Prompt: Your reply should consist solely of the number of lines in the data that contain "VBUS".

Data excerpts:
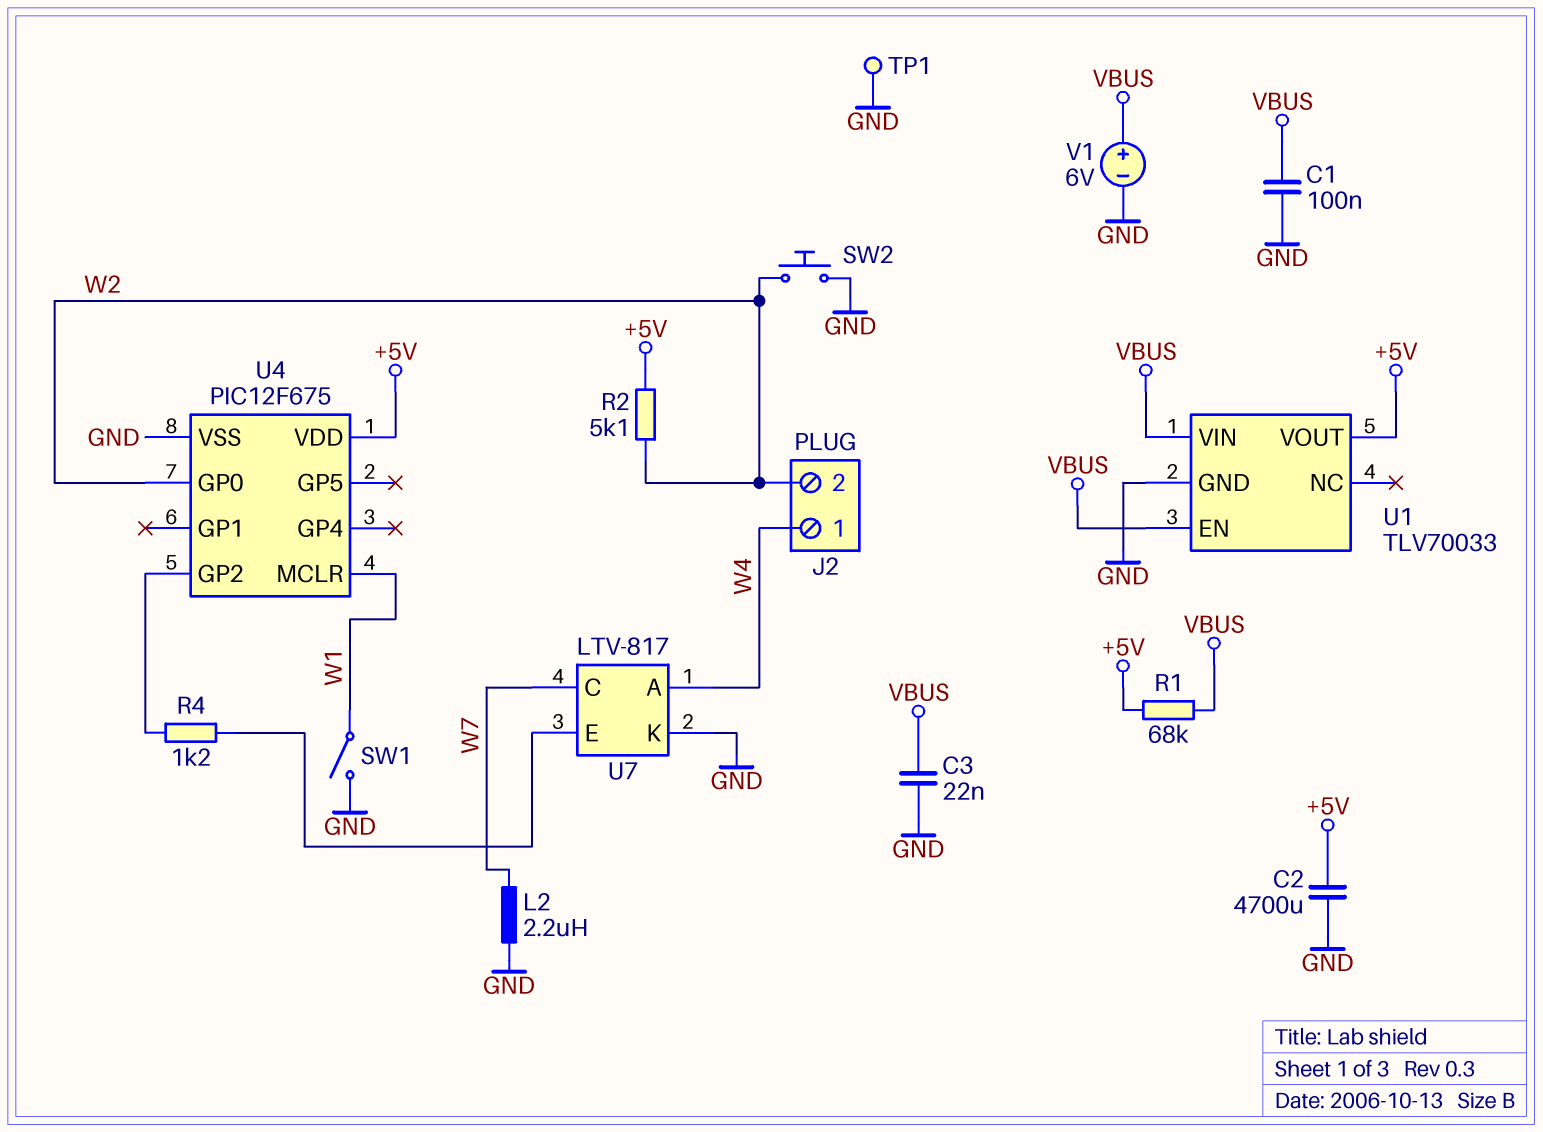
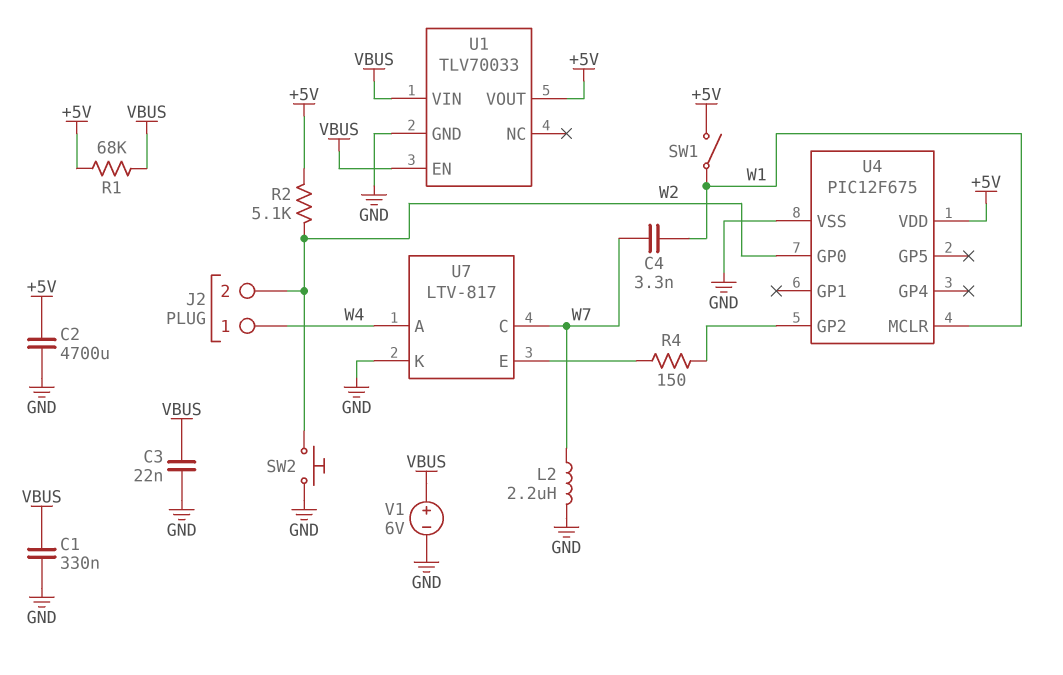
C1: 100nF (GND, VBUS) -> 330nF (GND, VBUS)
C4: none -> 3.3nF (W1, W7)
R4: 1.2k (U4/GP2, U7/E) -> 150 (U4/GP2, U7/E)
SW1: switch (GND, W1) -> switch (+5V, W1)
TP1: test point (GND) -> none

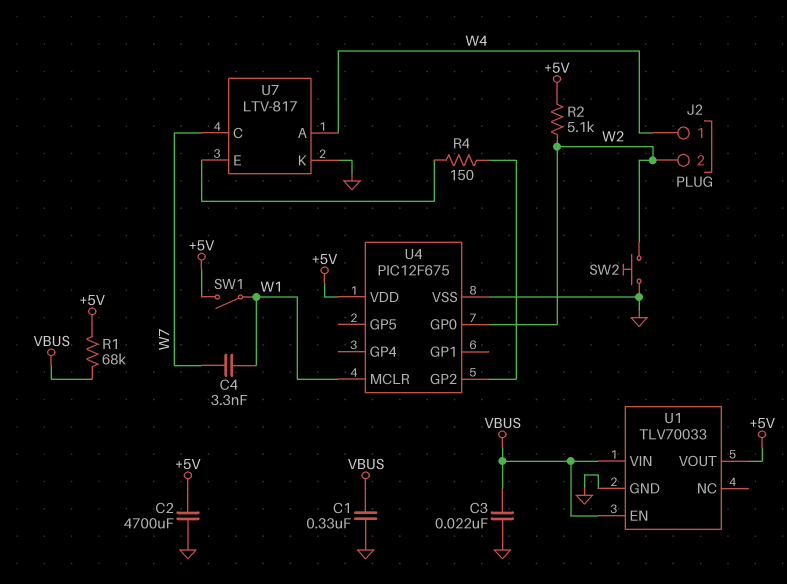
L2: 2.2uH (GND, W7) -> none
V1: 6V (plus VBUS, minus GND) -> none

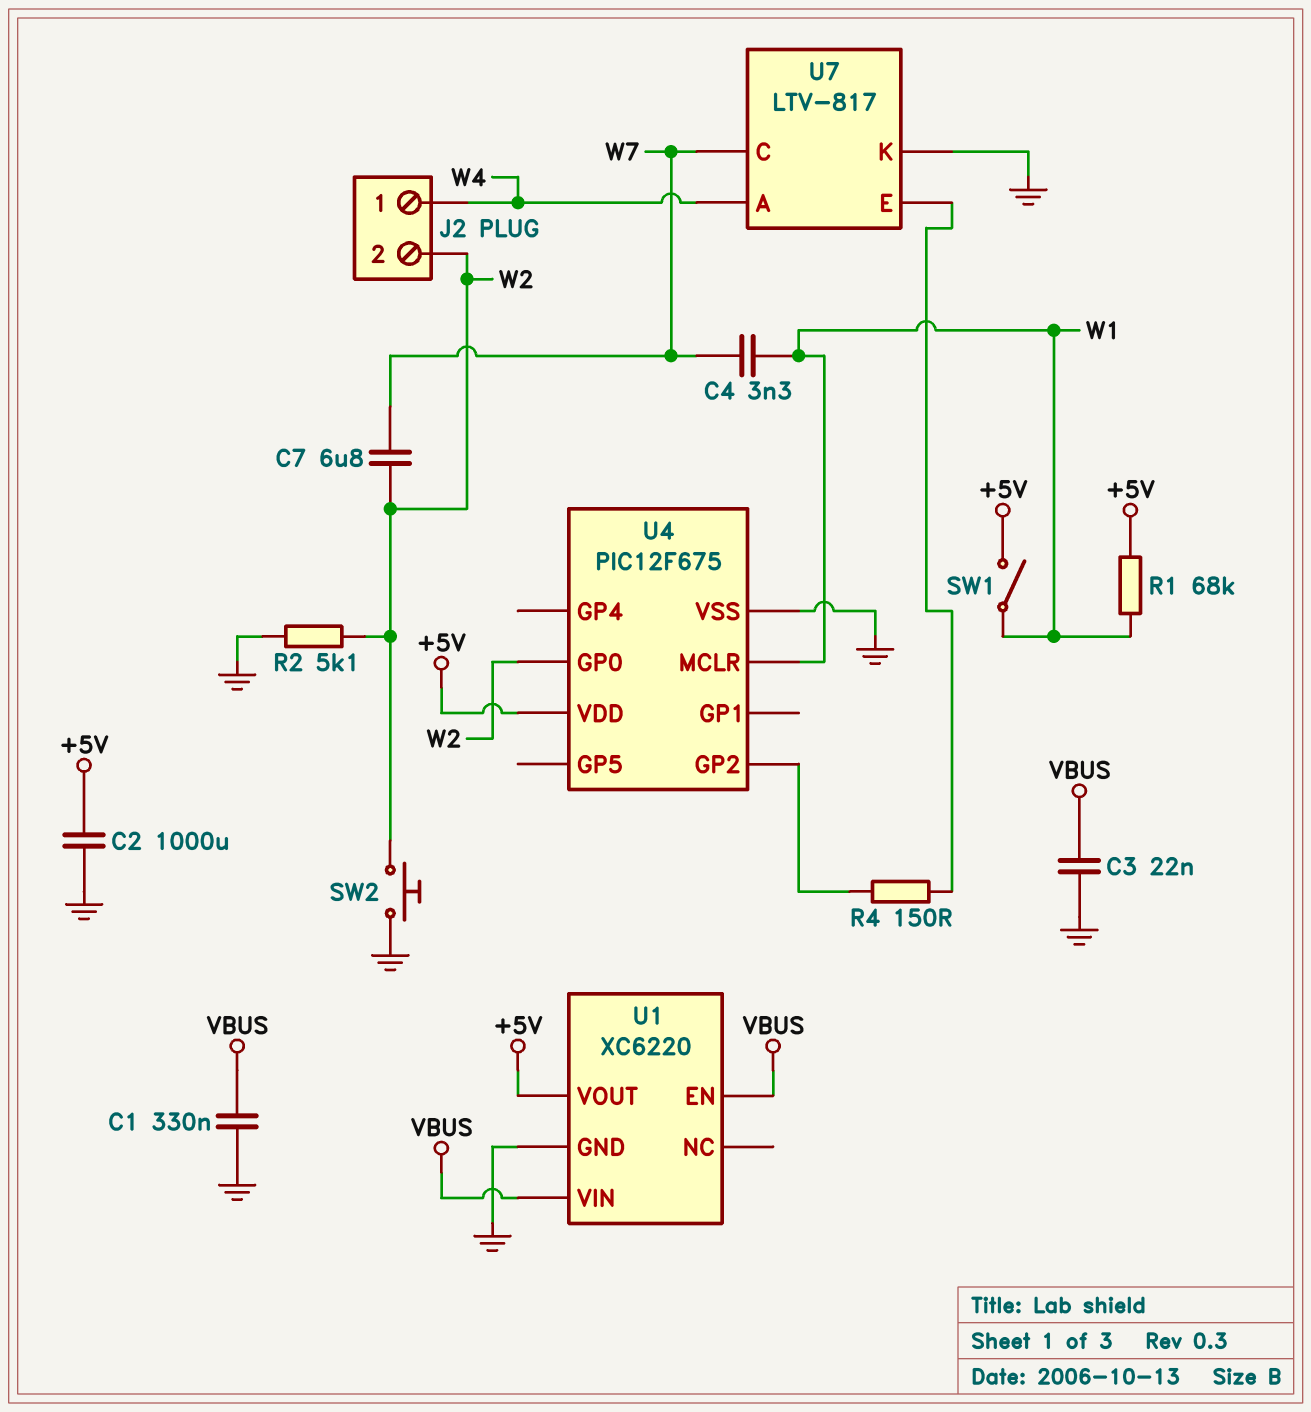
C2: 4700uF (+5V, GND) -> 1000uF (+5V, GND)
C7: none -> 6.8uF (W2, W7)
R1: 68k (+5V, VBUS) -> 68k (+5V, W1)
R2: 5.1k (+5V, W2) -> 5.1k (GND, W2)
U1: TLV70033 -> XC6220

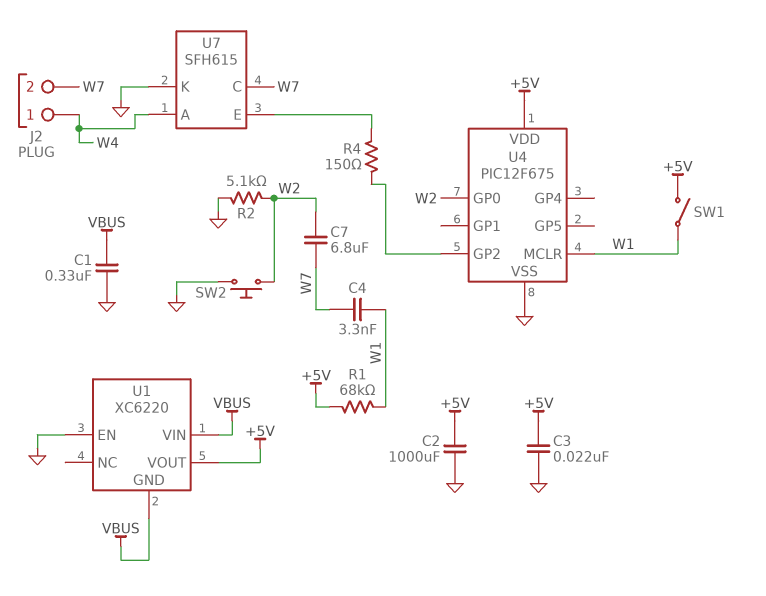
C3: 22nF (GND, VBUS) -> 22nF (+5V, GND)
J2 pin 2: W2 -> W7
U1 pin EN: VBUS -> GND
U1 pin GND: GND -> VBUS
U7: LTV-817 -> SFH615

Reply: 6